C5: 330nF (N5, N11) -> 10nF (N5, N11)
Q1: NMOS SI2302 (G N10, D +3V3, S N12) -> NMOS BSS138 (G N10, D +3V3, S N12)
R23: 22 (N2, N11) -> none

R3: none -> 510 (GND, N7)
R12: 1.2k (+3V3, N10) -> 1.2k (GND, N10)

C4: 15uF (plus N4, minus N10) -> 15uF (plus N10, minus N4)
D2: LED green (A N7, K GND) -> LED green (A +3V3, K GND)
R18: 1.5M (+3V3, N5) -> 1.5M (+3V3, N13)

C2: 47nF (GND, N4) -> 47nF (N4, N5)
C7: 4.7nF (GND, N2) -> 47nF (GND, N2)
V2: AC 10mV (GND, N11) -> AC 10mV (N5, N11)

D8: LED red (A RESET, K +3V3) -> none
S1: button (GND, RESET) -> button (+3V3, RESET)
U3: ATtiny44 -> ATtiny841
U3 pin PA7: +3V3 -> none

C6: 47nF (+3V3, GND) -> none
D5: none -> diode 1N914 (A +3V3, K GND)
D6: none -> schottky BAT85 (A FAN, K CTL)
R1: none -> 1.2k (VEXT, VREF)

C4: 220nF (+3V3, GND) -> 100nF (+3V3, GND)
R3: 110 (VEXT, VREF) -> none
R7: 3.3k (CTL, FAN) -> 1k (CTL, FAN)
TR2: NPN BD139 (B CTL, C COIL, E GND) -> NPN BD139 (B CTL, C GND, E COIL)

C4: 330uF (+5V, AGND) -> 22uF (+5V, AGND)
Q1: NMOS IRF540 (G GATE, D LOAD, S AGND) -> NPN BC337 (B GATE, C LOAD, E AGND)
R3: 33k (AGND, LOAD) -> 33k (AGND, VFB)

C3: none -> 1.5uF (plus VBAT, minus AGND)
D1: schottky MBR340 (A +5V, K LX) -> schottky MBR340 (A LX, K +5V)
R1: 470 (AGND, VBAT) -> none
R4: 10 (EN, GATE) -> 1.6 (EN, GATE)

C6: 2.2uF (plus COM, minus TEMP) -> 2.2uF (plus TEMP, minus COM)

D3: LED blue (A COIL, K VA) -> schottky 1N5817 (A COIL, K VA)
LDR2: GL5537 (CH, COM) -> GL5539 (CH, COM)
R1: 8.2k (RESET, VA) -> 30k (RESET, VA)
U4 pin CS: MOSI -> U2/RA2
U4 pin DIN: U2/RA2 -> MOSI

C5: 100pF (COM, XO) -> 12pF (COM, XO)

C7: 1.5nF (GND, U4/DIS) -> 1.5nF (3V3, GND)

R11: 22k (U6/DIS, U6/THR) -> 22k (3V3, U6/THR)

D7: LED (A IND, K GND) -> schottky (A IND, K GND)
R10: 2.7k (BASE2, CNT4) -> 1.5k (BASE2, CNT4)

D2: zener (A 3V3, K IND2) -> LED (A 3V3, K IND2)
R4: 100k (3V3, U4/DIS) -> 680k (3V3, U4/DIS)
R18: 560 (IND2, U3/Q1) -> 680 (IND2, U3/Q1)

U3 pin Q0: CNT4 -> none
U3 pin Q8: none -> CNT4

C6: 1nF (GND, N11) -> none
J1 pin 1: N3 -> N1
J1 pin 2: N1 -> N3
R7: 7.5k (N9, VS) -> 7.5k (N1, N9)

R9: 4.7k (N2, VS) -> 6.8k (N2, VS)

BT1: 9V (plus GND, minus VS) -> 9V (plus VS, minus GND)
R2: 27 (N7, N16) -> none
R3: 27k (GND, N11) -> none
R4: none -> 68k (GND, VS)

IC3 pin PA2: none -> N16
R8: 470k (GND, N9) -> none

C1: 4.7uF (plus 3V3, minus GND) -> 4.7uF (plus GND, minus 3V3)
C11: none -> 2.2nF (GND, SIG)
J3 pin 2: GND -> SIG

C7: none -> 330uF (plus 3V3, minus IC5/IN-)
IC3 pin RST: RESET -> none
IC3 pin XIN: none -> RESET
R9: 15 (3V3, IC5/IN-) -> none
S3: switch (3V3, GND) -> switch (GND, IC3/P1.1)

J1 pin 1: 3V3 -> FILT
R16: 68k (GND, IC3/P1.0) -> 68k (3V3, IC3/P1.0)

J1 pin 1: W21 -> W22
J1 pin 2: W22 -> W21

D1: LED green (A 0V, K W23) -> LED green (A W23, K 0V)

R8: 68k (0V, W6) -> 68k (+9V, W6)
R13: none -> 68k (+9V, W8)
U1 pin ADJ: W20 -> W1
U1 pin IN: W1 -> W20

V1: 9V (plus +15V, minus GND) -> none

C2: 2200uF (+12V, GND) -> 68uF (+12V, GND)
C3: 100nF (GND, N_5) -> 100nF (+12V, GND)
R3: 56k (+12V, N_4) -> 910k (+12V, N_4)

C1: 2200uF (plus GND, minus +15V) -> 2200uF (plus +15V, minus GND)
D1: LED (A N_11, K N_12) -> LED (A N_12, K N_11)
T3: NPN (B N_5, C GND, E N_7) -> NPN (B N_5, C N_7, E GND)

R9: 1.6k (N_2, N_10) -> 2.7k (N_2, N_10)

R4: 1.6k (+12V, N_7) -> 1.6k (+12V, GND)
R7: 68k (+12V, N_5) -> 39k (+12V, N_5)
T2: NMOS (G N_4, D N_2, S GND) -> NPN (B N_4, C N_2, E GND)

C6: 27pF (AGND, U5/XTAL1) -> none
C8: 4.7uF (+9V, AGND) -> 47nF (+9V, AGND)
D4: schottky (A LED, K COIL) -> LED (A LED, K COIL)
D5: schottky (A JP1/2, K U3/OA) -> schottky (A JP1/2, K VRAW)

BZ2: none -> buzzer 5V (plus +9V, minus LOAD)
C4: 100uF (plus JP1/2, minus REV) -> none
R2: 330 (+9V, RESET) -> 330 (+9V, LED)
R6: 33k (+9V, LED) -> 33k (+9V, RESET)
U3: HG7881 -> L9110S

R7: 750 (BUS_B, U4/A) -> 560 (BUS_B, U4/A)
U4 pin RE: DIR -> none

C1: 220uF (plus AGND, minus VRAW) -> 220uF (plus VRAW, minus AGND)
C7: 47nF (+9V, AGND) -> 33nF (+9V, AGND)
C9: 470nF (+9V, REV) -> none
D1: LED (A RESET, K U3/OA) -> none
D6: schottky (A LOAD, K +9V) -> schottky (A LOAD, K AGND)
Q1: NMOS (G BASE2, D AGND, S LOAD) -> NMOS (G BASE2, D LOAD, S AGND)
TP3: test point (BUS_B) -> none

EXERCISE ->
All lines above from the one holding "C6: 2.2uF (plus" to the one holding "D1: LED green", inclusive, are to be copied exactly; no other line is wanted.

EXPECTED OUTPUT ->
C6: 2.2uF (plus COM, minus TEMP) -> 2.2uF (plus TEMP, minus COM)

D3: LED blue (A COIL, K VA) -> schottky 1N5817 (A COIL, K VA)
LDR2: GL5537 (CH, COM) -> GL5539 (CH, COM)
R1: 8.2k (RESET, VA) -> 30k (RESET, VA)
U4 pin CS: MOSI -> U2/RA2
U4 pin DIN: U2/RA2 -> MOSI

C5: 100pF (COM, XO) -> 12pF (COM, XO)

C7: 1.5nF (GND, U4/DIS) -> 1.5nF (3V3, GND)

R11: 22k (U6/DIS, U6/THR) -> 22k (3V3, U6/THR)

D7: LED (A IND, K GND) -> schottky (A IND, K GND)
R10: 2.7k (BASE2, CNT4) -> 1.5k (BASE2, CNT4)

D2: zener (A 3V3, K IND2) -> LED (A 3V3, K IND2)
R4: 100k (3V3, U4/DIS) -> 680k (3V3, U4/DIS)
R18: 560 (IND2, U3/Q1) -> 680 (IND2, U3/Q1)

U3 pin Q0: CNT4 -> none
U3 pin Q8: none -> CNT4

C6: 1nF (GND, N11) -> none
J1 pin 1: N3 -> N1
J1 pin 2: N1 -> N3
R7: 7.5k (N9, VS) -> 7.5k (N1, N9)

R9: 4.7k (N2, VS) -> 6.8k (N2, VS)

BT1: 9V (plus GND, minus VS) -> 9V (plus VS, minus GND)
R2: 27 (N7, N16) -> none
R3: 27k (GND, N11) -> none
R4: none -> 68k (GND, VS)

IC3 pin PA2: none -> N16
R8: 470k (GND, N9) -> none

C1: 4.7uF (plus 3V3, minus GND) -> 4.7uF (plus GND, minus 3V3)
C11: none -> 2.2nF (GND, SIG)
J3 pin 2: GND -> SIG

C7: none -> 330uF (plus 3V3, minus IC5/IN-)
IC3 pin RST: RESET -> none
IC3 pin XIN: none -> RESET
R9: 15 (3V3, IC5/IN-) -> none
S3: switch (3V3, GND) -> switch (GND, IC3/P1.1)

J1 pin 1: 3V3 -> FILT
R16: 68k (GND, IC3/P1.0) -> 68k (3V3, IC3/P1.0)

J1 pin 1: W21 -> W22
J1 pin 2: W22 -> W21

D1: LED green (A 0V, K W23) -> LED green (A W23, K 0V)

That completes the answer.